• _Exercise_:
Copy the part of the listing below that opens with the line containing "gray arrow: rotated 44 degrees clockwise" and closes with the line containing "red L-shape: moved 14", including both of those lines, and keep each line unchanged. Leave the pictures out of your copy.

• _Stored data_:
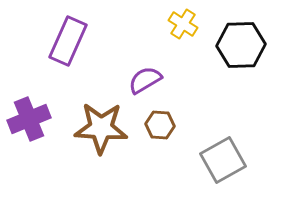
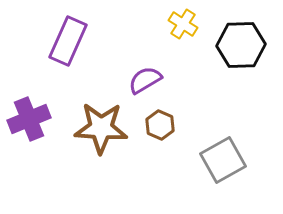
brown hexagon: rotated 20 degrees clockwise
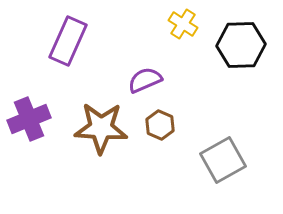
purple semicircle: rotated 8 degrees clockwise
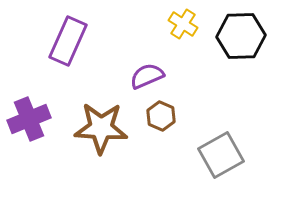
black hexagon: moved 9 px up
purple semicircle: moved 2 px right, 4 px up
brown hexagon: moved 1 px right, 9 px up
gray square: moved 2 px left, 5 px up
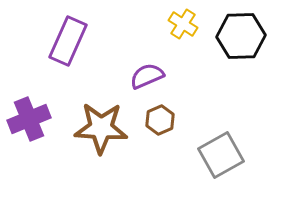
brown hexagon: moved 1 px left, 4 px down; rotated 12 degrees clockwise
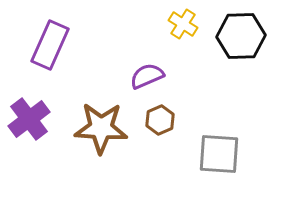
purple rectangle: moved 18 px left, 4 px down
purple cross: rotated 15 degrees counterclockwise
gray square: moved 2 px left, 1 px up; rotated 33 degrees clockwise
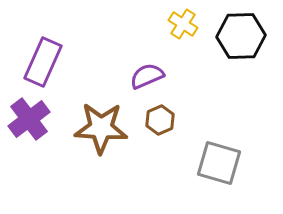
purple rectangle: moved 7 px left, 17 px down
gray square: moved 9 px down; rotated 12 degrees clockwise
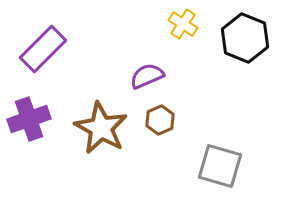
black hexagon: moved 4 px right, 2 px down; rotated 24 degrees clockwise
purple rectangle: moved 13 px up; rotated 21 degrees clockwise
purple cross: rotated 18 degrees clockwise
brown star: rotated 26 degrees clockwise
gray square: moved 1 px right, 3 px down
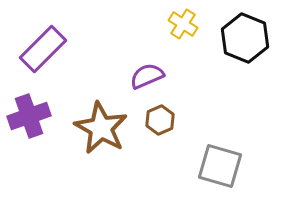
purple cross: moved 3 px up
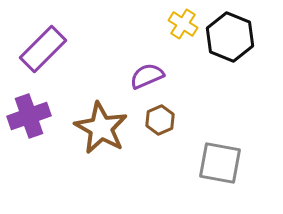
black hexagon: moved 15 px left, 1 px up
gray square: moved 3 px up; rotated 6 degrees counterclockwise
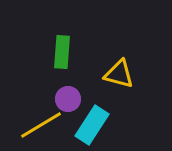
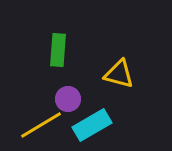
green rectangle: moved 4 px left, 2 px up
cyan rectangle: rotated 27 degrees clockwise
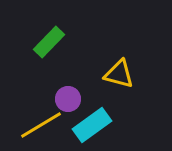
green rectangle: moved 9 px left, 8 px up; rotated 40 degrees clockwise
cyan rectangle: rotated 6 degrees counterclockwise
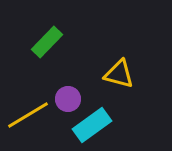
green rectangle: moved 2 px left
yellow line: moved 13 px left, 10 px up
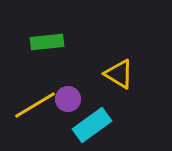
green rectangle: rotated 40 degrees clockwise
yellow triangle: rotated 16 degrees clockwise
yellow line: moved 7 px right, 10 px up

---

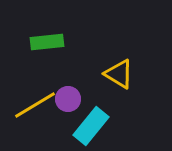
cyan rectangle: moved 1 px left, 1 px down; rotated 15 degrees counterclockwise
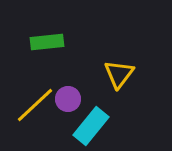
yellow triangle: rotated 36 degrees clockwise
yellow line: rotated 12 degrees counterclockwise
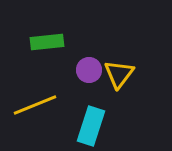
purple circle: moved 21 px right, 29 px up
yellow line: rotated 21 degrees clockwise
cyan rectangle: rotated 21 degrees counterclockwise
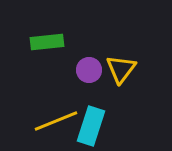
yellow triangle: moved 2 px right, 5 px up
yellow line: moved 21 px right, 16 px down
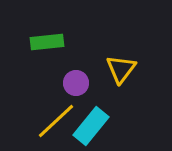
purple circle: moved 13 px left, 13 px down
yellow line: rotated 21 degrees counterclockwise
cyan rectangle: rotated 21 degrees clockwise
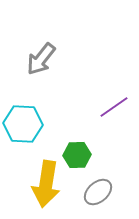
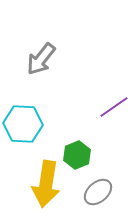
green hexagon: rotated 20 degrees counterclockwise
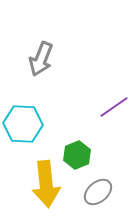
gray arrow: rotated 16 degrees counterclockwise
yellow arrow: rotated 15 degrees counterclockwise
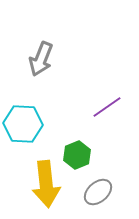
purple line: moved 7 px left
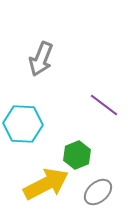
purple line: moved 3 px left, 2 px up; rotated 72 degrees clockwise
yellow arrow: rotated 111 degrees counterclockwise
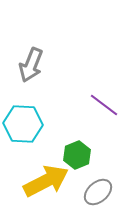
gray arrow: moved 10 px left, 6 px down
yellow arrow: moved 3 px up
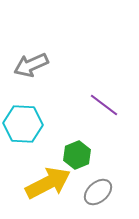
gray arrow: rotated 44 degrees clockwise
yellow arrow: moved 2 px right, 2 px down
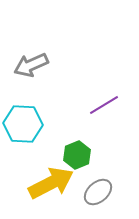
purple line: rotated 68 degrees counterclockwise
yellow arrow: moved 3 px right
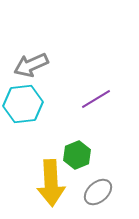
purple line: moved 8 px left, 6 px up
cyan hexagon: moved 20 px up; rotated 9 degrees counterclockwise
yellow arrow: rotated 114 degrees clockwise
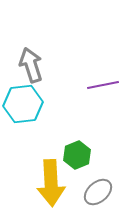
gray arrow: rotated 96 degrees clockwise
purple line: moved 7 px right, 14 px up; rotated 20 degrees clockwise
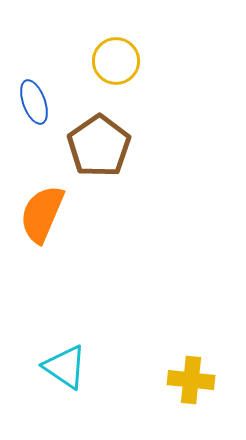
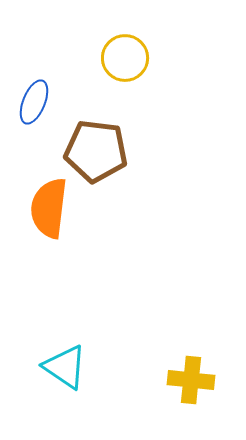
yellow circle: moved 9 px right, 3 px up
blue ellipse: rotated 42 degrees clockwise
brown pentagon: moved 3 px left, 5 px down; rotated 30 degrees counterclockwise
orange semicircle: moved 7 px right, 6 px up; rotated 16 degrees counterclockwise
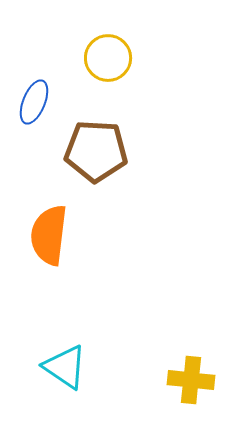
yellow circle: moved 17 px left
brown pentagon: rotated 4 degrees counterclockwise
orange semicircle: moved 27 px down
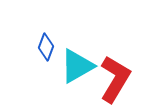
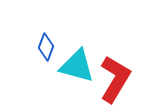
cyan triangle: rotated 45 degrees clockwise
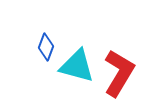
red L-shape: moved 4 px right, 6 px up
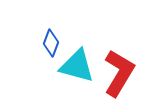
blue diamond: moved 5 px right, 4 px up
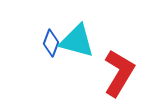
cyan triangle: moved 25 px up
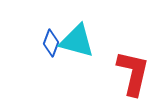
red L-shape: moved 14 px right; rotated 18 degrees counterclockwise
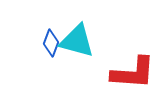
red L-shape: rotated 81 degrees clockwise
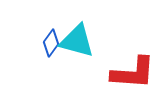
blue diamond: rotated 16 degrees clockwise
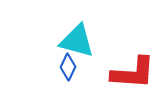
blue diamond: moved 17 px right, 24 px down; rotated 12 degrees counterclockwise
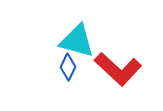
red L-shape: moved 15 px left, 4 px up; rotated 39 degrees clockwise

--

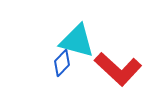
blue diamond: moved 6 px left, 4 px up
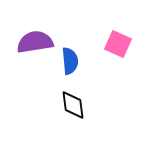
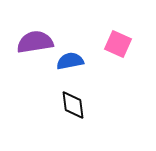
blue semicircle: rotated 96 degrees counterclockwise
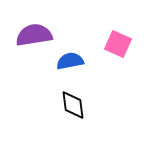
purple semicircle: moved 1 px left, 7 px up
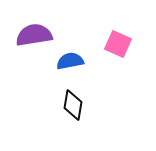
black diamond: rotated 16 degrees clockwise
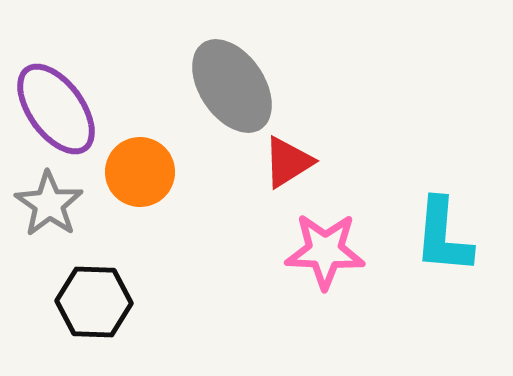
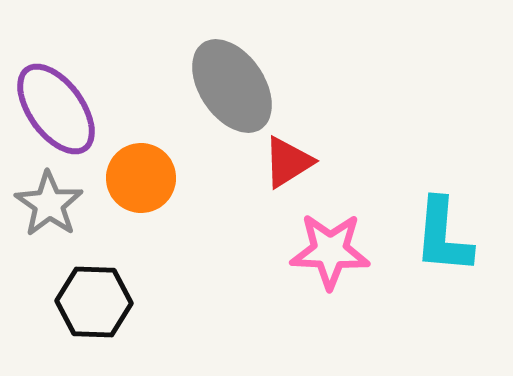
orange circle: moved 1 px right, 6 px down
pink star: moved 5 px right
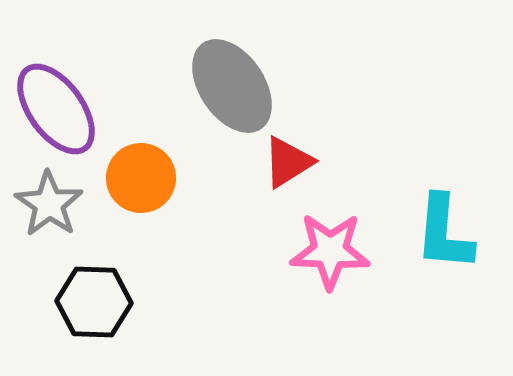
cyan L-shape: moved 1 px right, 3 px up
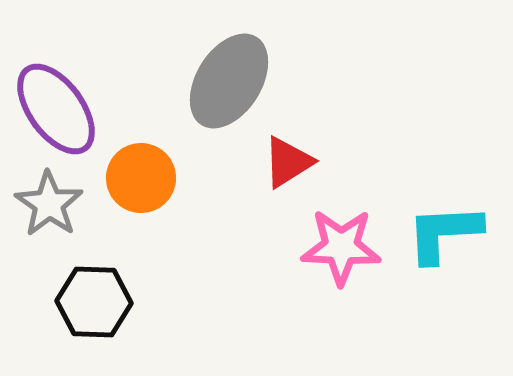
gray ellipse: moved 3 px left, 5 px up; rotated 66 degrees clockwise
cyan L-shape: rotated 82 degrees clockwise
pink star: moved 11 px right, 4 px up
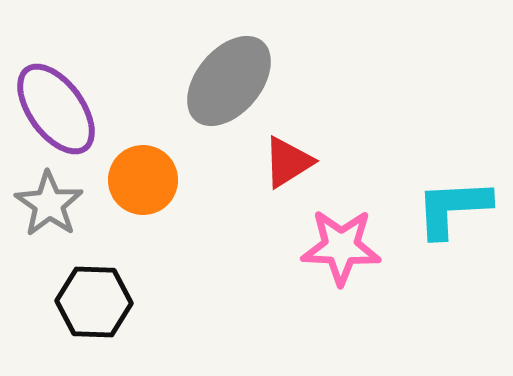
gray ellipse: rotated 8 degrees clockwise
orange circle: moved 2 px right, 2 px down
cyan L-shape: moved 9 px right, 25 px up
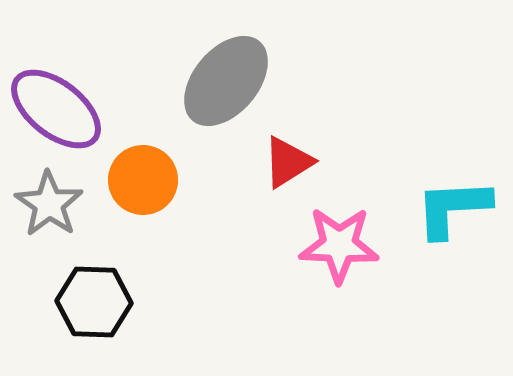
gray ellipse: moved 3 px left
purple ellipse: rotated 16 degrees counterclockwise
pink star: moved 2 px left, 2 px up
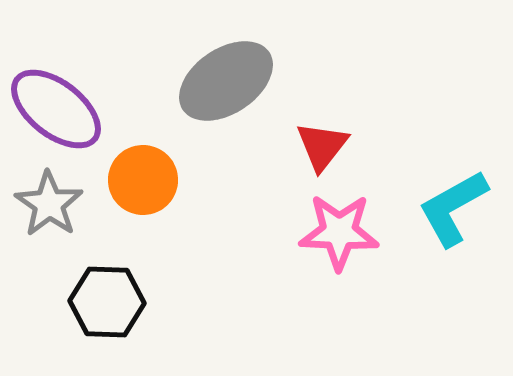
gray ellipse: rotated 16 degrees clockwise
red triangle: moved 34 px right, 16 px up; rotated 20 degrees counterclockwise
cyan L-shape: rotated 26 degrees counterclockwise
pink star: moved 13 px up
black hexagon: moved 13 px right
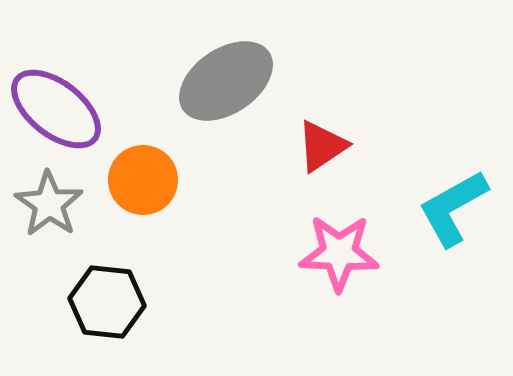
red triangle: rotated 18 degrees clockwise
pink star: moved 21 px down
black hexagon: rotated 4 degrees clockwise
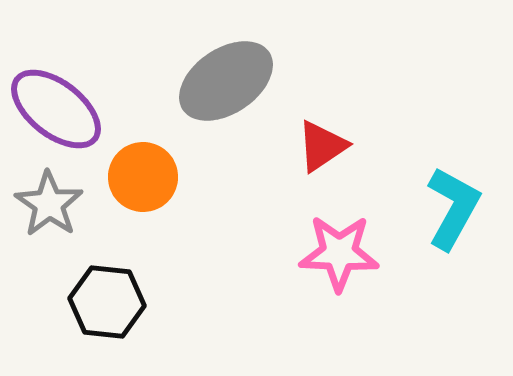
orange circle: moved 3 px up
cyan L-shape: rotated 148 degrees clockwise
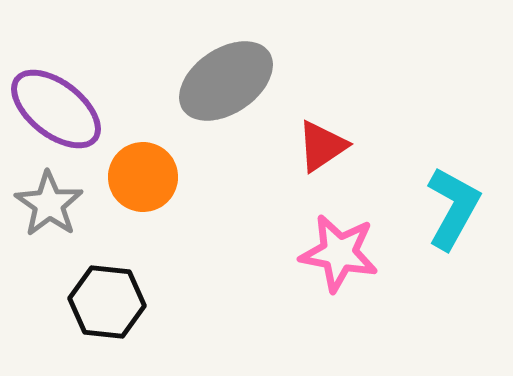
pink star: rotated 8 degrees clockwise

• _Solution to this exercise_:
gray arrow: rotated 44 degrees clockwise
yellow arrow: moved 2 px right, 2 px down
purple line: rotated 68 degrees counterclockwise
yellow arrow: moved 3 px right
purple line: moved 8 px left, 6 px up
cyan hexagon: moved 20 px up; rotated 9 degrees counterclockwise
yellow arrow: rotated 114 degrees clockwise
gray arrow: rotated 96 degrees clockwise
purple line: moved 7 px right, 14 px up; rotated 20 degrees clockwise
yellow circle: moved 9 px right, 3 px up
blue ellipse: rotated 42 degrees clockwise
brown pentagon: moved 3 px left, 5 px down; rotated 30 degrees counterclockwise
orange semicircle: moved 7 px right, 6 px up; rotated 16 degrees counterclockwise
yellow circle: moved 17 px left
brown pentagon: rotated 4 degrees counterclockwise
orange semicircle: moved 27 px down
cyan triangle: rotated 45 degrees clockwise
red L-shape: moved 4 px right, 6 px up
blue diamond: moved 5 px right, 4 px up
cyan triangle: moved 25 px up
red L-shape: moved 14 px right; rotated 18 degrees counterclockwise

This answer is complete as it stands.